─── Records

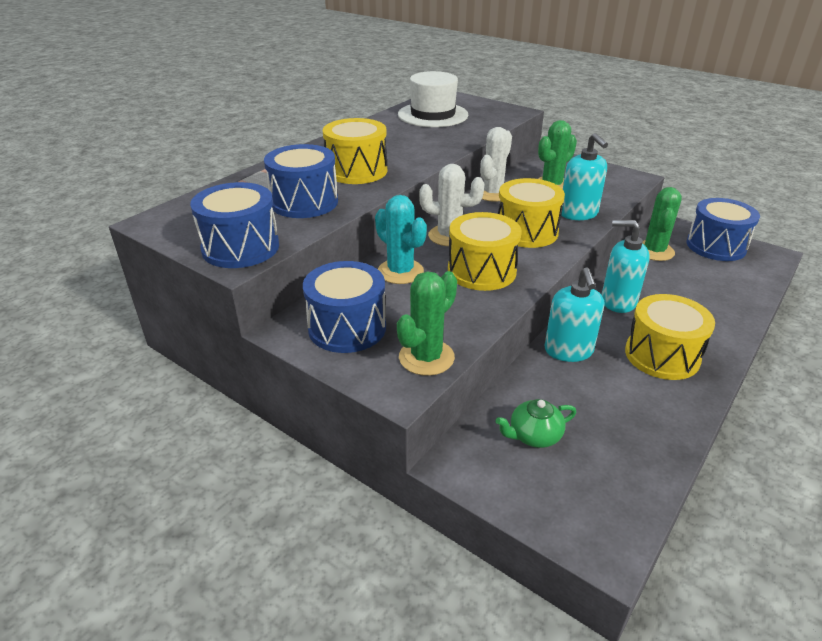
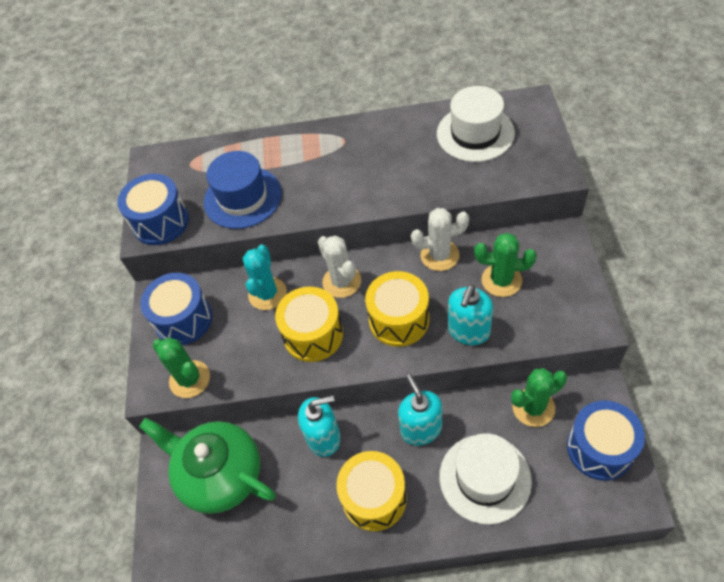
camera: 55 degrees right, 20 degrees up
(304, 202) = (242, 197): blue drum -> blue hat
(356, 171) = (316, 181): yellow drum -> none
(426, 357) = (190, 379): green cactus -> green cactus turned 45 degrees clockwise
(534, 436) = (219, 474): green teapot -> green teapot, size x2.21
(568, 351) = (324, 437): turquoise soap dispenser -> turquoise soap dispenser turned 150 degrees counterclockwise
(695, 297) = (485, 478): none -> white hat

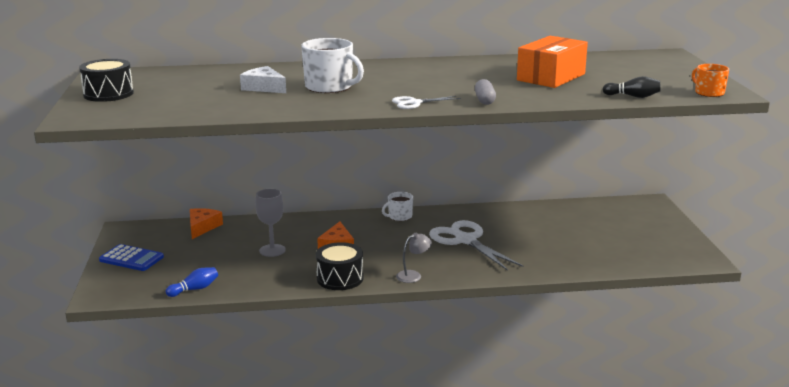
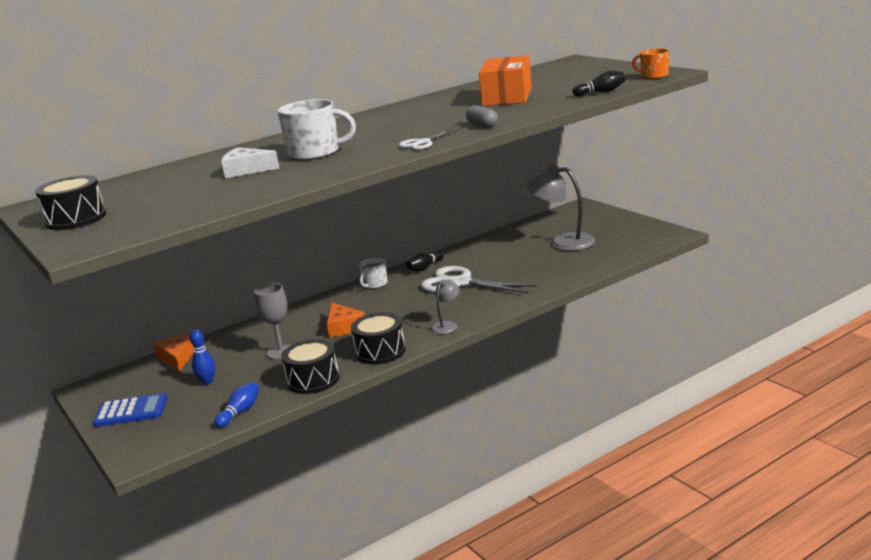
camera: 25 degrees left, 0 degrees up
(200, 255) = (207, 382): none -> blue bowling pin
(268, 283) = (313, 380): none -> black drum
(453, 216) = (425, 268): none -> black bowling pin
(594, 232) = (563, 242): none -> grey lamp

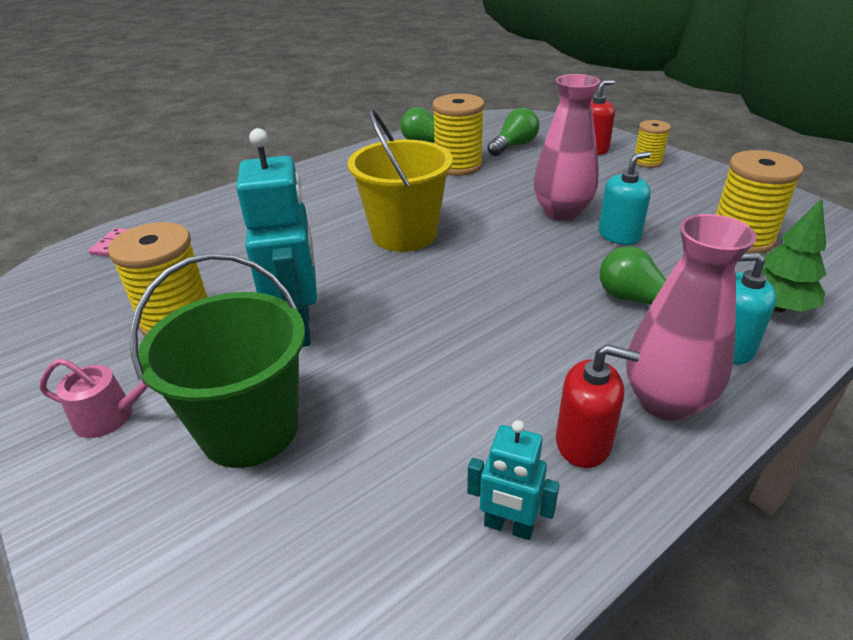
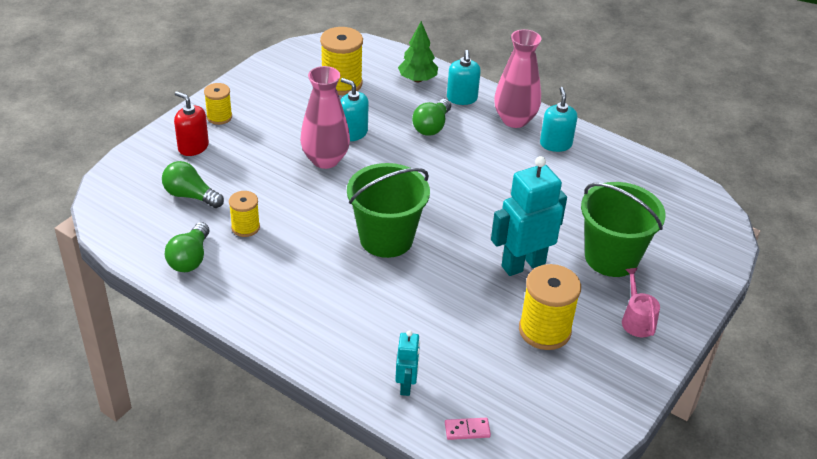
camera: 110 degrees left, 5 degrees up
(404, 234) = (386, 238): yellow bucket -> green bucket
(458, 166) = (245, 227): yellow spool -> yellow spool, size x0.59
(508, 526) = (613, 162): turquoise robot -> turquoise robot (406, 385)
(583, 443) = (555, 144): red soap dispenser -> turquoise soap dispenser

──────

_Problem requirements_
In the data above, which lines have "bowling"? Report each of them.

_Answer section_
(200, 255) = (207, 382): none -> blue bowling pin
(453, 216) = (425, 268): none -> black bowling pin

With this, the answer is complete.